Modification records:
::::::::::

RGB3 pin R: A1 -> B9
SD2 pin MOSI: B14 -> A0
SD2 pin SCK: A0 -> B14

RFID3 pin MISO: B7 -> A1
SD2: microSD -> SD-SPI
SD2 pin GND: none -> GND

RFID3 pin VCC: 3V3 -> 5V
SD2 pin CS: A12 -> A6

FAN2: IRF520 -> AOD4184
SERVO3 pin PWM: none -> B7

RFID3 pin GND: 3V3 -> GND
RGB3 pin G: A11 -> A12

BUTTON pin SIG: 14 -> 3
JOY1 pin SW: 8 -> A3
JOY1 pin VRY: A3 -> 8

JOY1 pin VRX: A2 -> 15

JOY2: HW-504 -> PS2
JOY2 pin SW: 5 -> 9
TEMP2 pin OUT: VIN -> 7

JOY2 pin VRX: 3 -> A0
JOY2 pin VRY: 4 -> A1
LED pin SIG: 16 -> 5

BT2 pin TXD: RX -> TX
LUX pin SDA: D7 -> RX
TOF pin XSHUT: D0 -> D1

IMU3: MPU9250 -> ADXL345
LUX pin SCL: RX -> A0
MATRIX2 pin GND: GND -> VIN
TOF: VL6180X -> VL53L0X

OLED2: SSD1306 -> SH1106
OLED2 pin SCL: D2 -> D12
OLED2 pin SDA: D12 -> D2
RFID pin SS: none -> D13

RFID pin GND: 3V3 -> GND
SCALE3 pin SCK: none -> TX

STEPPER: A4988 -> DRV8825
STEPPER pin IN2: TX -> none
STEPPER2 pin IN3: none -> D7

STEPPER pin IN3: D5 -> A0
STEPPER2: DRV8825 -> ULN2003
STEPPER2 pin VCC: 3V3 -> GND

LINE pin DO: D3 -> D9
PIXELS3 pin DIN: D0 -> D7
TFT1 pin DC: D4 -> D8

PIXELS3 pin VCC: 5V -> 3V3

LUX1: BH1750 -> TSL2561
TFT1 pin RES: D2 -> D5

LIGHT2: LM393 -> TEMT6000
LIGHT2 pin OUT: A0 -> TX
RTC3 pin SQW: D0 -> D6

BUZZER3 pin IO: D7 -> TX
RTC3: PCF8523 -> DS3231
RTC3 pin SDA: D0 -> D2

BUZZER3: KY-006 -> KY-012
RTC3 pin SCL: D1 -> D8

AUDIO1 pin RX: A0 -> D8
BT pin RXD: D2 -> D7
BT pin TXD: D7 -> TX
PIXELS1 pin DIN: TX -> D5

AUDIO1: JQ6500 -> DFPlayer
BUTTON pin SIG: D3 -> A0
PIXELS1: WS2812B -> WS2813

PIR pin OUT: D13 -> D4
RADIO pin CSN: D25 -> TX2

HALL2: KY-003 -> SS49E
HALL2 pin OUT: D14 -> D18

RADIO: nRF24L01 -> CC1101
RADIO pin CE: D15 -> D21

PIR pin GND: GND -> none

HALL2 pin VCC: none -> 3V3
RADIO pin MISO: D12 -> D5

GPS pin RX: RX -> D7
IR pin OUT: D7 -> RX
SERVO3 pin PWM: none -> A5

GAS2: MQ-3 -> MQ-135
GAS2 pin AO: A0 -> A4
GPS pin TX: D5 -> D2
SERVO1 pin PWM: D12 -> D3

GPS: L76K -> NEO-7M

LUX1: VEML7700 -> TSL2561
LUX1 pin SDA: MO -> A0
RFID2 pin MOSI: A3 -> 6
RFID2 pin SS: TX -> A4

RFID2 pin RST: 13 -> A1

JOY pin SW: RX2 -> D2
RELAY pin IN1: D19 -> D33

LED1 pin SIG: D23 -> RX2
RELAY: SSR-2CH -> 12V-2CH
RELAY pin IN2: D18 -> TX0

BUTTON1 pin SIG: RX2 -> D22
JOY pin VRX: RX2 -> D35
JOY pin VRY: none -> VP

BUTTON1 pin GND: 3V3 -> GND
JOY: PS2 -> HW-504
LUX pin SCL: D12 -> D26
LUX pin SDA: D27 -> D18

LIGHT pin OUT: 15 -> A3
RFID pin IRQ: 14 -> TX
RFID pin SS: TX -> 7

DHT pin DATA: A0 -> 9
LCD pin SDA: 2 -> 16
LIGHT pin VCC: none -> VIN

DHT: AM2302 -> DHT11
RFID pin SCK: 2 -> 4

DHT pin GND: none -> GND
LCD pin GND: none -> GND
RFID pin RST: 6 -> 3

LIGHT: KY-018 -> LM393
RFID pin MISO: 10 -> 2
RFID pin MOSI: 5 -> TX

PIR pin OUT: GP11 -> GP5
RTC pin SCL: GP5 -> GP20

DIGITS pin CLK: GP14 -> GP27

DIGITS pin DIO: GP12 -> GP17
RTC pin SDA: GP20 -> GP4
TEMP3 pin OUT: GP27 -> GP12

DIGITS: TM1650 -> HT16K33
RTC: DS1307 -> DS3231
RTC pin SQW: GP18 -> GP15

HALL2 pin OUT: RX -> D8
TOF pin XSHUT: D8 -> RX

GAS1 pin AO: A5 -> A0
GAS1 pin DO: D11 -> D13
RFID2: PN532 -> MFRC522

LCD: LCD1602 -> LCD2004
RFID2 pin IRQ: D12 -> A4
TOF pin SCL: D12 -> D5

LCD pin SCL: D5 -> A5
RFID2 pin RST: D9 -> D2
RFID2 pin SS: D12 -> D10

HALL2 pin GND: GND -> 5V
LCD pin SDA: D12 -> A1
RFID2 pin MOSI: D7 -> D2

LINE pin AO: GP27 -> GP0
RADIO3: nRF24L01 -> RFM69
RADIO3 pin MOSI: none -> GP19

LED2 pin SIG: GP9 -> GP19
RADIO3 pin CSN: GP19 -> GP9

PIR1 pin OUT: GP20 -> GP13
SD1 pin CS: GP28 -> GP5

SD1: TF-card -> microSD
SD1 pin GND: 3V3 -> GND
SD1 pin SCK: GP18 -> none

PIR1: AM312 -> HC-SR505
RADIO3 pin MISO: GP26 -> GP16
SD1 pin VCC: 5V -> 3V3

::::::::::

## Assigned task
Some lines above hold the word "microSD". Copy all of them.

## Answer box
SD2: microSD -> SD-SPI
SD1: TF-card -> microSD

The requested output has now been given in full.